§ About this exercise
The line holding "first_place: [611, 316]" and all lines that follow it to the end of the data: return these exactly, and nothing more.

*** Records provided ***

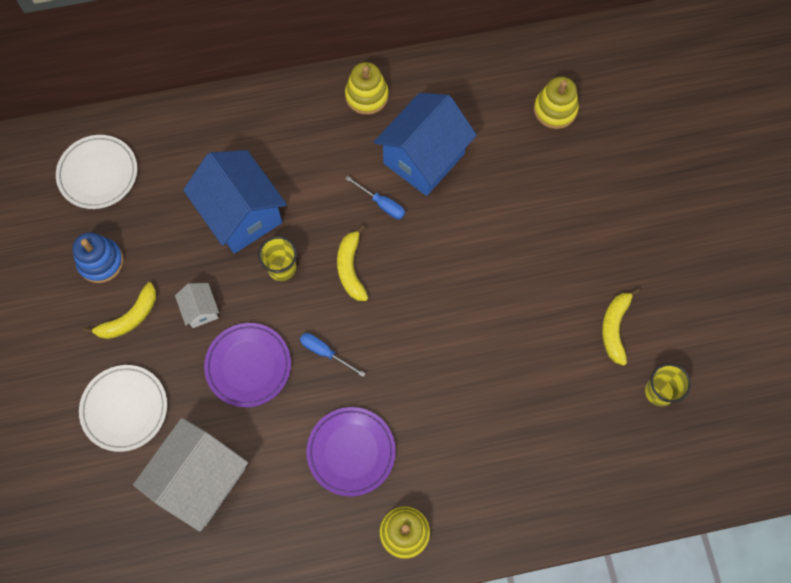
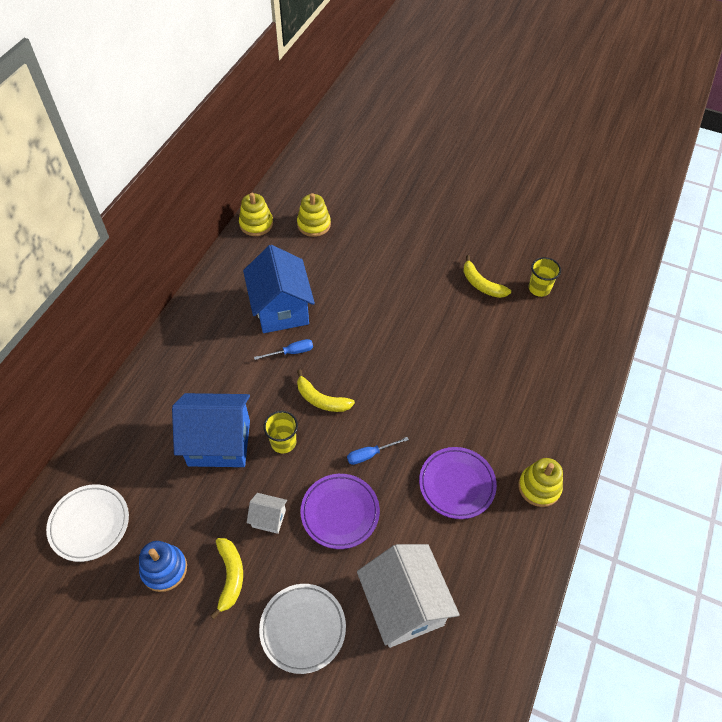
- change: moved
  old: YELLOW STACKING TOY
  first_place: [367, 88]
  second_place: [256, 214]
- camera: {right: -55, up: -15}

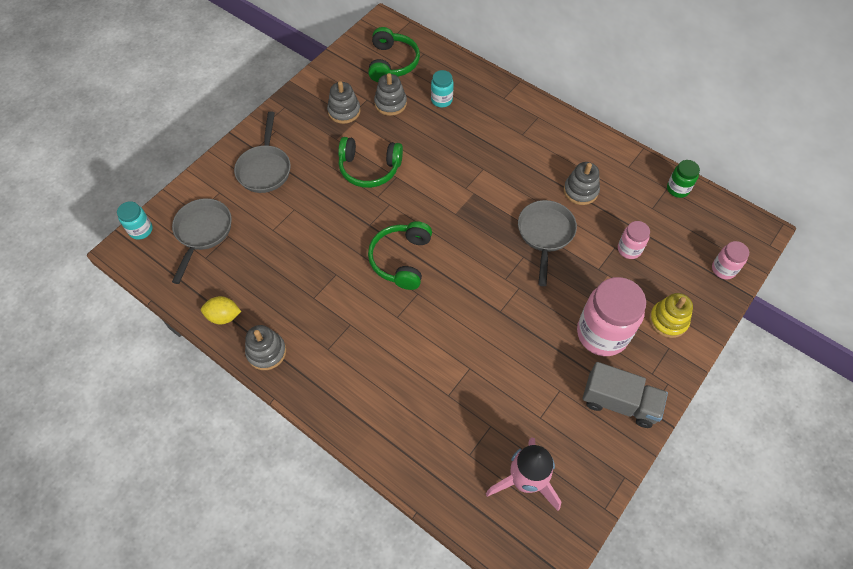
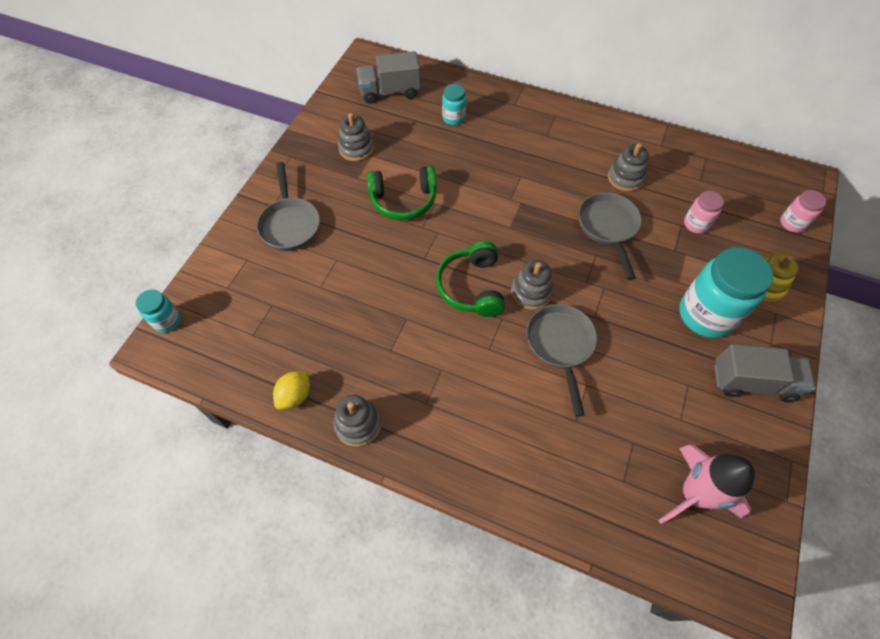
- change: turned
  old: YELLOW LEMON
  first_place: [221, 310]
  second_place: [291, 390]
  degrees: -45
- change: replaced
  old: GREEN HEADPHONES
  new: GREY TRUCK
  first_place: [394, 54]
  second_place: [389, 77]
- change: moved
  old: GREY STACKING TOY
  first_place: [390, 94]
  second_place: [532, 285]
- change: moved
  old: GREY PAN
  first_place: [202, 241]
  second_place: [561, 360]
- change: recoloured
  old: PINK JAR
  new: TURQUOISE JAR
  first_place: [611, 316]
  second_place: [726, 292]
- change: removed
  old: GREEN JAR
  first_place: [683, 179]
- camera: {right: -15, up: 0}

*** End of Records provided ***

§ Task solution
  first_place: [611, 316]
  second_place: [726, 292]
- change: removed
  old: GREEN JAR
  first_place: [683, 179]
- camera: {right: -15, up: 0}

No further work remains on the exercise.